**Problem description**
Scan the lines below for "slope" and copy the matches.

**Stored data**
======

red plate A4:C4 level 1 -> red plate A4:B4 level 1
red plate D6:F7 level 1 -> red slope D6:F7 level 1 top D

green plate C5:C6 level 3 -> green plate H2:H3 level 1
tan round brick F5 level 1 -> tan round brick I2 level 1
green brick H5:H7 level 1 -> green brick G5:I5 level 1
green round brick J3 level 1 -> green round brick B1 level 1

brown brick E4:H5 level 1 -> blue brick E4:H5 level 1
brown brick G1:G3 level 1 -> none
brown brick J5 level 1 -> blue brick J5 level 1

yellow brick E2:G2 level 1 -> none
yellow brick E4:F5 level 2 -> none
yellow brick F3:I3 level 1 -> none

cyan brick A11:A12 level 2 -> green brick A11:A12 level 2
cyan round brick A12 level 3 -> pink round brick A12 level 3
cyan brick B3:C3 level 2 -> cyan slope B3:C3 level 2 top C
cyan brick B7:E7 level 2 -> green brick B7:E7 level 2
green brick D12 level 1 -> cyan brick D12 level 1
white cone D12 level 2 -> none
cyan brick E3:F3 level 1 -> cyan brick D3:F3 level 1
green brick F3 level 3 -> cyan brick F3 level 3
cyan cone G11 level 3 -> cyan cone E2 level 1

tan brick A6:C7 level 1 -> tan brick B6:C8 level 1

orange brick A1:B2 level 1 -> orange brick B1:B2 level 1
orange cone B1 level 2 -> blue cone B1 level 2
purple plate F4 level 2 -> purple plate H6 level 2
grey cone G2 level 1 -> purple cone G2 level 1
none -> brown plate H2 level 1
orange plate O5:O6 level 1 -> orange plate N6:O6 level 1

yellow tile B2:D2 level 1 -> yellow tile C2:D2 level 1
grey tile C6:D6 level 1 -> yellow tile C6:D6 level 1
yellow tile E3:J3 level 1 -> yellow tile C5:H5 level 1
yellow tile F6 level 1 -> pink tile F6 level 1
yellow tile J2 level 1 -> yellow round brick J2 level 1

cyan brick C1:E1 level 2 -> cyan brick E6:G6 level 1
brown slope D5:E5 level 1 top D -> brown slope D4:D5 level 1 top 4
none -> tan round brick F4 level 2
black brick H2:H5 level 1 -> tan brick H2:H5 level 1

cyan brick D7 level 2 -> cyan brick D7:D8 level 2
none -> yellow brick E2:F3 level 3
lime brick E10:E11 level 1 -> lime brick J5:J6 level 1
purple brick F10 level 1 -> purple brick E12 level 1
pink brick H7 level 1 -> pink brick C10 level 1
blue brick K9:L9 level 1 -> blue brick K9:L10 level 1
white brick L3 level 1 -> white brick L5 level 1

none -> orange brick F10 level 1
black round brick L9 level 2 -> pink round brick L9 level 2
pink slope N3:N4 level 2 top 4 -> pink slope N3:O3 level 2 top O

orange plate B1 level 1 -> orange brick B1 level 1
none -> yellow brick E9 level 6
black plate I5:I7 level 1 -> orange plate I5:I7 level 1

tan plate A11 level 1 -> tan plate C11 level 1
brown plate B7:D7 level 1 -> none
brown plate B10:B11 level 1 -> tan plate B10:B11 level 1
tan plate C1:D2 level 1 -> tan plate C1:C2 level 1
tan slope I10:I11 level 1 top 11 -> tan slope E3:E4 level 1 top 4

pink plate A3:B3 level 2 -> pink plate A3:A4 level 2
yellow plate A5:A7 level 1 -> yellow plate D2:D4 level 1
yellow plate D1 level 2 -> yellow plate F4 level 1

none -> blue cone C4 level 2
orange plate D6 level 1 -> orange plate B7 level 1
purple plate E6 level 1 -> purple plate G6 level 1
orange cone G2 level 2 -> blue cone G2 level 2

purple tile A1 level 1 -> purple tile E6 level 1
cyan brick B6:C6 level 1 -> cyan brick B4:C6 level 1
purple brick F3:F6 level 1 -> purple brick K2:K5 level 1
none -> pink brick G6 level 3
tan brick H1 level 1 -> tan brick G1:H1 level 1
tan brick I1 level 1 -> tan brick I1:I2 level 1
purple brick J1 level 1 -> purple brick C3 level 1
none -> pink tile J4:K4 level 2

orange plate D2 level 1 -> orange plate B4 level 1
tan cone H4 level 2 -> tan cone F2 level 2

======

**Your solution**
red plate D6:F7 level 1 -> red slope D6:F7 level 1 top D
cyan brick B3:C3 level 2 -> cyan slope B3:C3 level 2 top C
brown slope D5:E5 level 1 top D -> brown slope D4:D5 level 1 top 4
pink slope N3:N4 level 2 top 4 -> pink slope N3:O3 level 2 top O
tan slope I10:I11 level 1 top 11 -> tan slope E3:E4 level 1 top 4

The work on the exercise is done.